What you should do —
Where the records hold the string "degrees", show the whole line it sits on.

Given data —
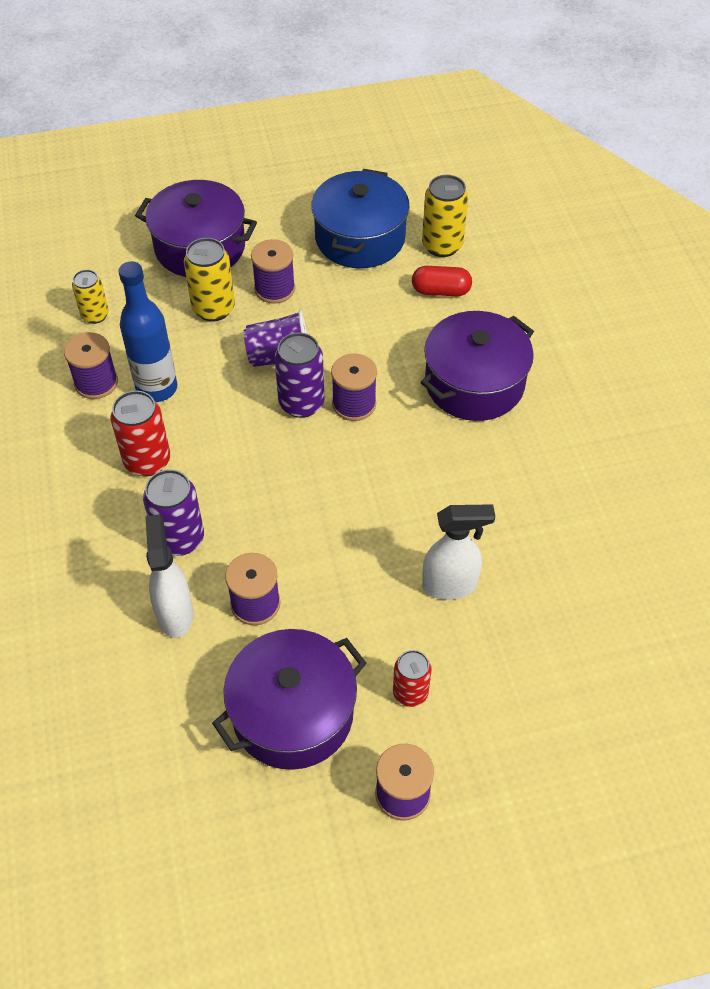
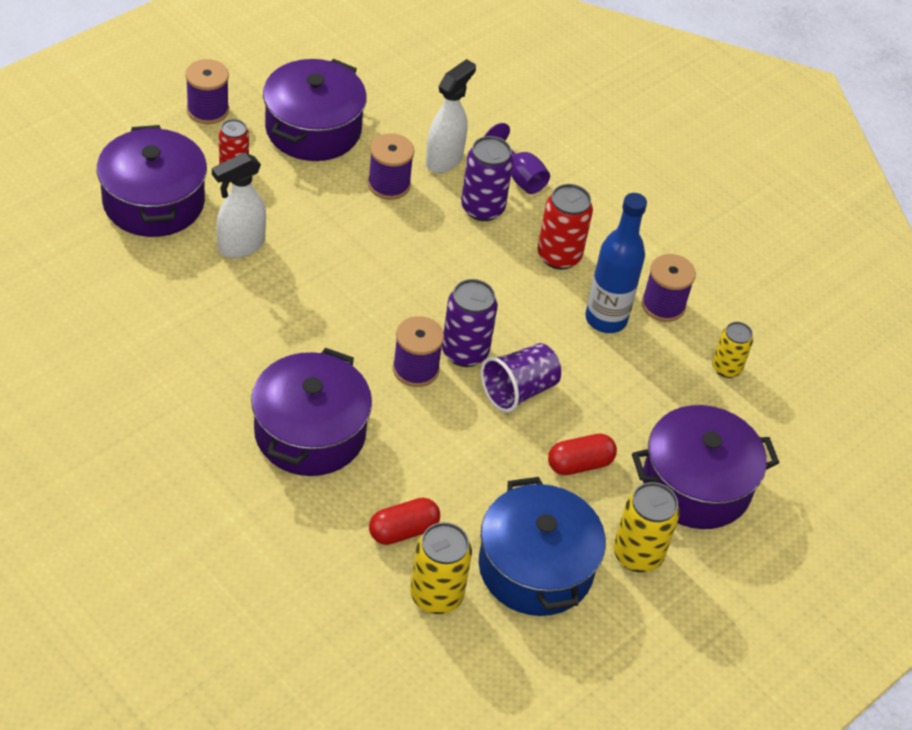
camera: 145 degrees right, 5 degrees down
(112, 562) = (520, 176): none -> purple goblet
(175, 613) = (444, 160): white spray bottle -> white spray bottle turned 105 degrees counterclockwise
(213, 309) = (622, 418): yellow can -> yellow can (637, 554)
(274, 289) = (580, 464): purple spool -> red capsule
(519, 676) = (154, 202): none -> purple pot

Written solution —
camera: 145 degrees right, 5 degrees down
(175, 613) = (444, 160): white spray bottle -> white spray bottle turned 105 degrees counterclockwise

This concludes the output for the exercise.